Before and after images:
┄┄┄┄┄┄┄┄┄┄
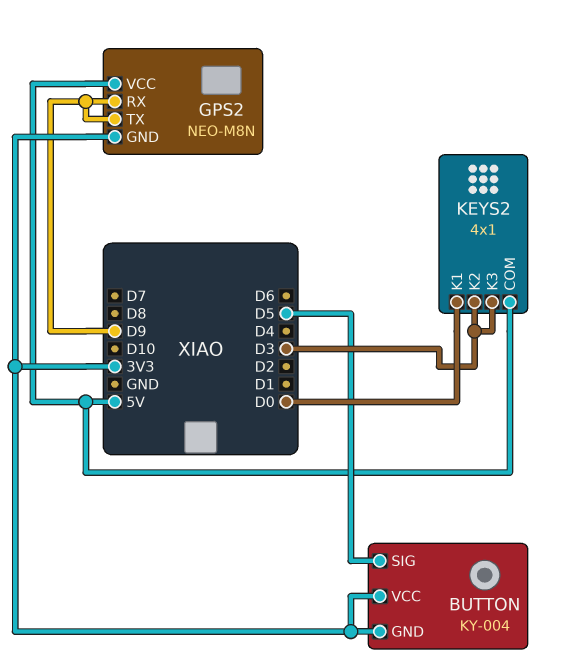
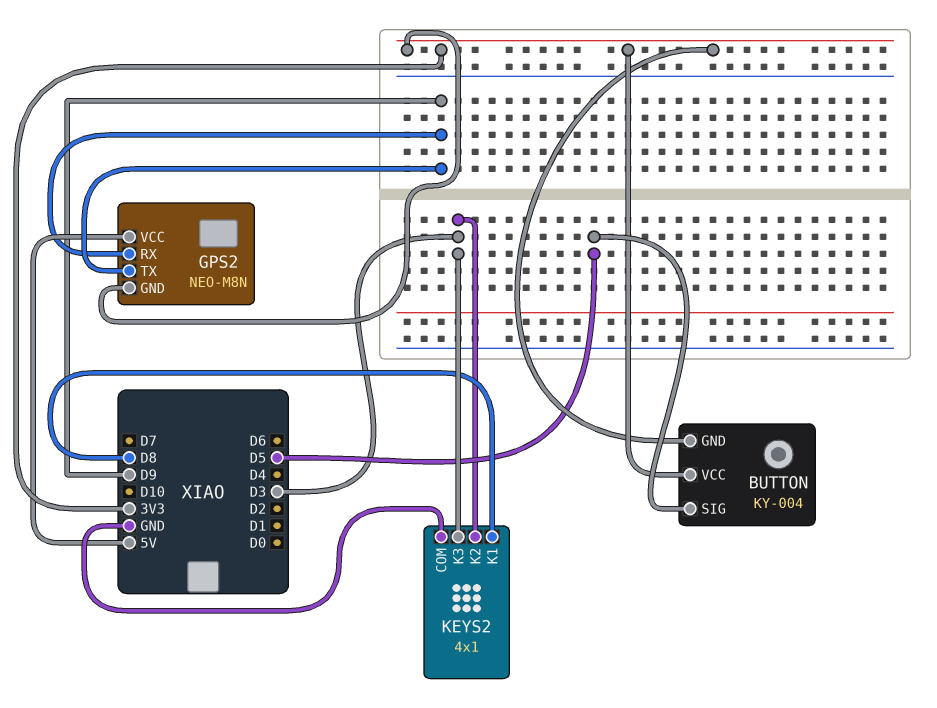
KEYS2 pin COM: 5V -> GND
KEYS2 pin K1: D0 -> D8

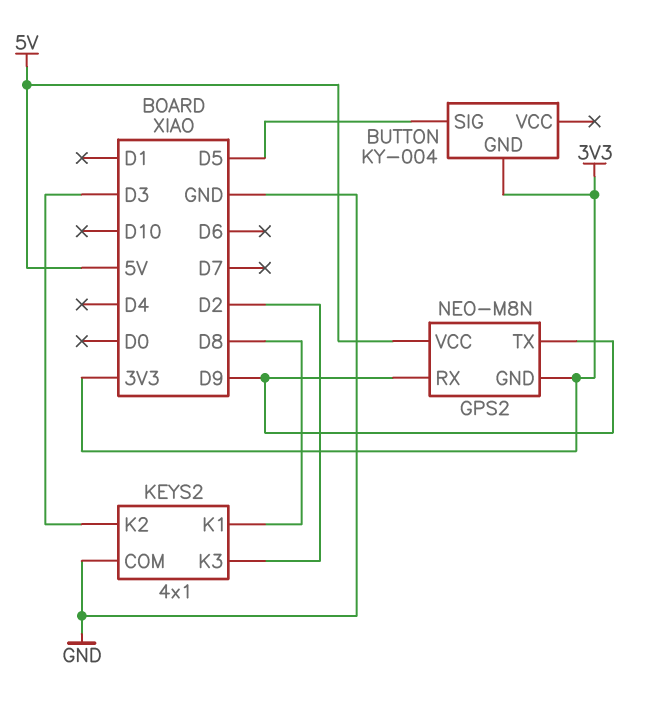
BUTTON pin VCC: 3V3 -> none
KEYS2 pin K3: D3 -> D2

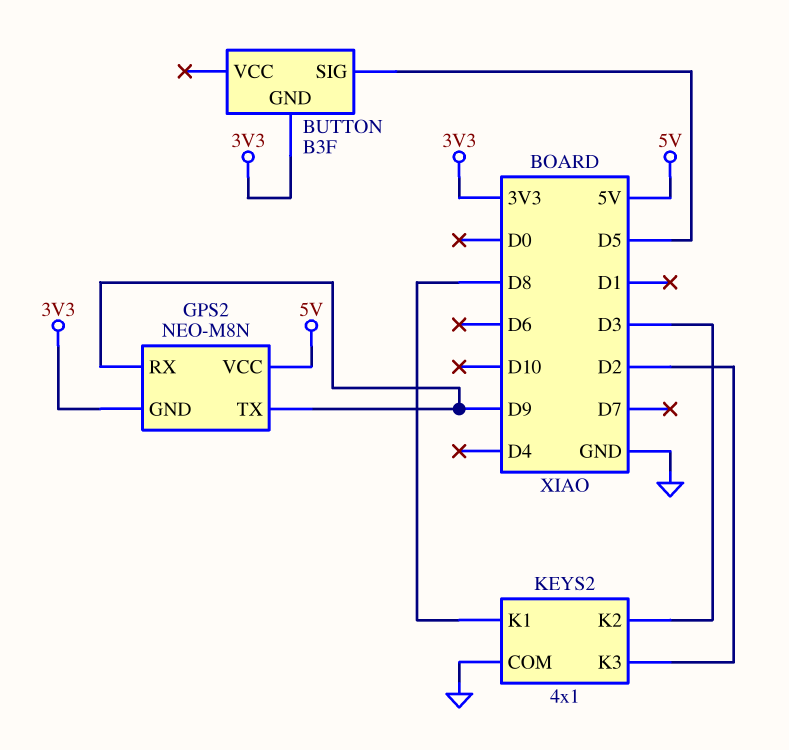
BUTTON: KY-004 -> B3F

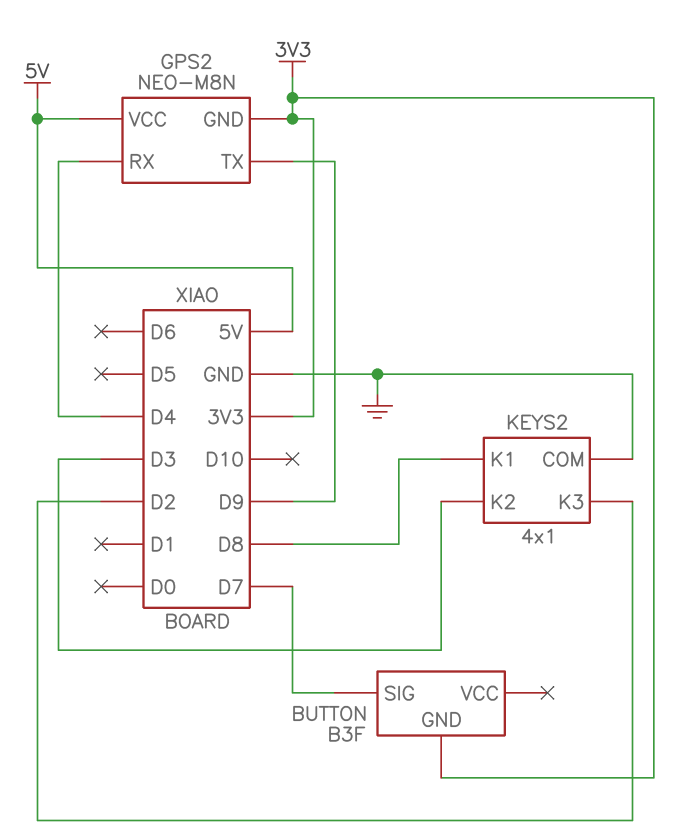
BUTTON pin SIG: D5 -> D7
GPS2 pin RX: D9 -> D4

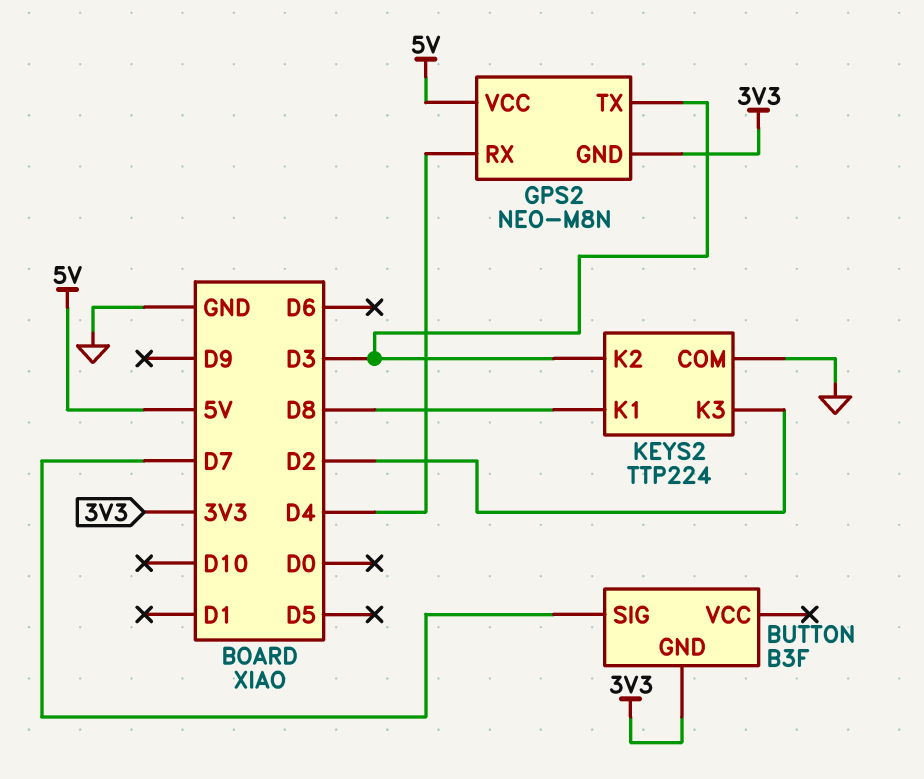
GPS2 pin TX: D9 -> D3
KEYS2: 4x1 -> TTP224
┄┄┄┄┄┄┄┄┄┄
THE TASK: The records above, minus their pictures, are to be returned word for word.

RESULT FOR THIS TASK:
KEYS2 pin COM: 5V -> GND
KEYS2 pin K1: D0 -> D8

BUTTON pin VCC: 3V3 -> none
KEYS2 pin K3: D3 -> D2

BUTTON: KY-004 -> B3F

BUTTON pin SIG: D5 -> D7
GPS2 pin RX: D9 -> D4

GPS2 pin TX: D9 -> D3
KEYS2: 4x1 -> TTP224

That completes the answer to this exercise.